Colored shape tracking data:
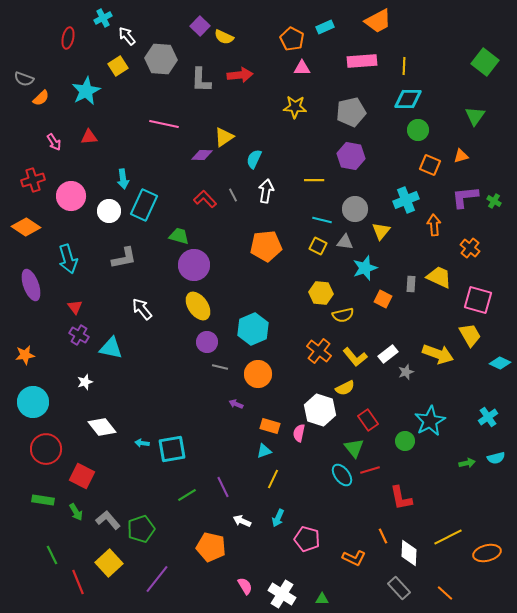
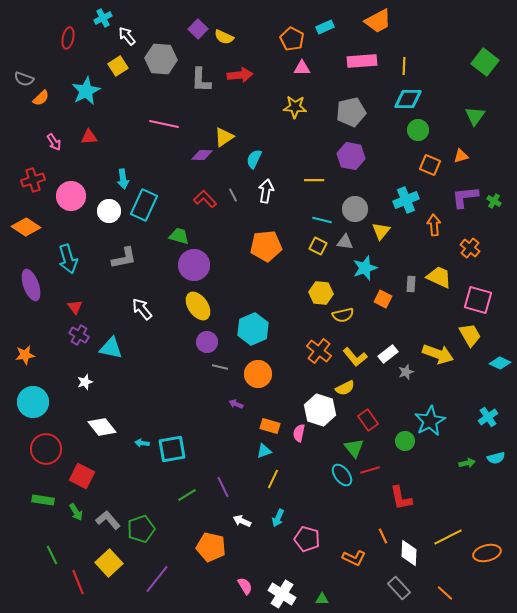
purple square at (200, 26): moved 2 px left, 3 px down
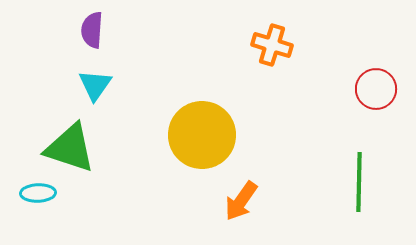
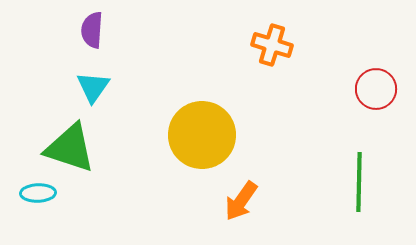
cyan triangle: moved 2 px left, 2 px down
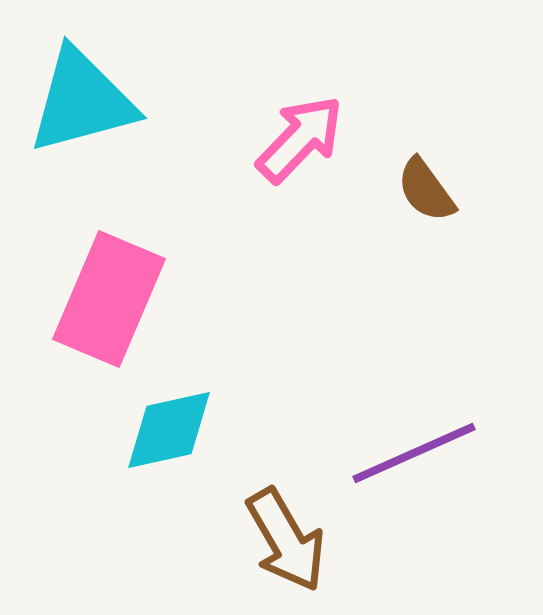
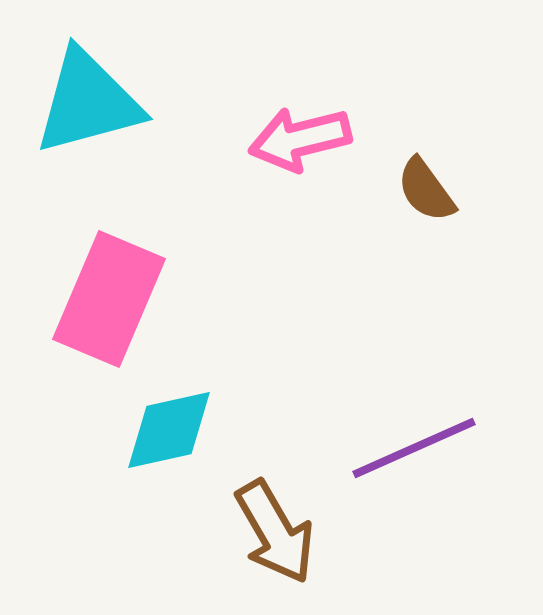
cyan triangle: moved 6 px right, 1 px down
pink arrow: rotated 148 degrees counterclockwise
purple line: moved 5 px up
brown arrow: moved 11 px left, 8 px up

## Work required:
Return each entry exactly as it appears above, but exclude the pictures.

## Result of this exercise:
purple square at (200, 26): moved 2 px left, 3 px down
cyan triangle: moved 2 px left, 2 px down
cyan triangle: moved 6 px right, 1 px down
pink arrow: rotated 148 degrees counterclockwise
purple line: moved 5 px up
brown arrow: moved 11 px left, 8 px up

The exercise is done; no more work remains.